WHAT IS REQUIRED: All of the listing, from first line to last, should be output exactly; the pictures stay out.

DATA EXTRACT:

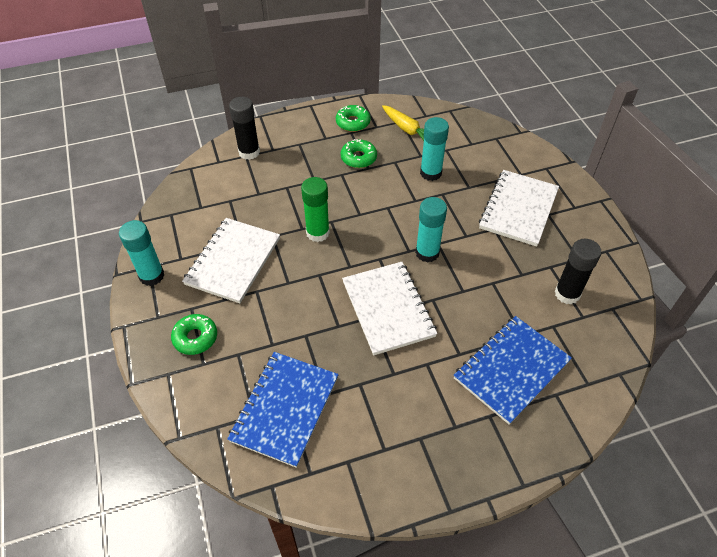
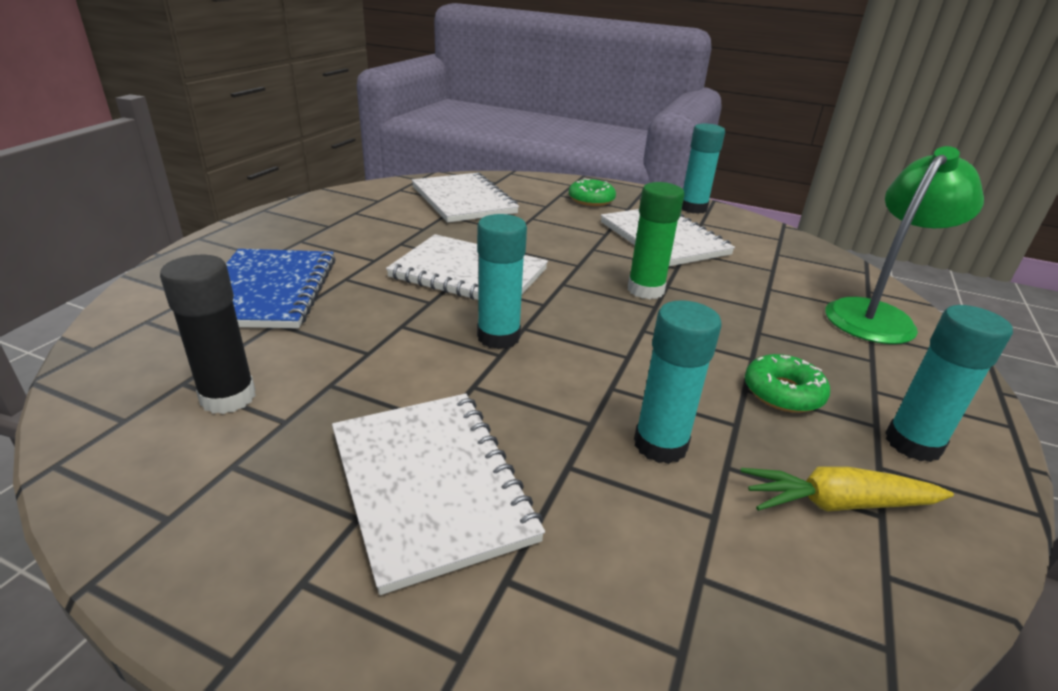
camera: 130 degrees right, 20 degrees down
(249, 152) = (877, 315): black glue stick -> green lamp
(285, 409) = (463, 200): blue notebook -> white notebook
(353, 122) = (913, 443): green donut -> turquoise glue stick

EXERCISE RESULT:
camera: 130 degrees right, 20 degrees down
(249, 152) = (877, 315): black glue stick -> green lamp
(285, 409) = (463, 200): blue notebook -> white notebook
(353, 122) = (913, 443): green donut -> turquoise glue stick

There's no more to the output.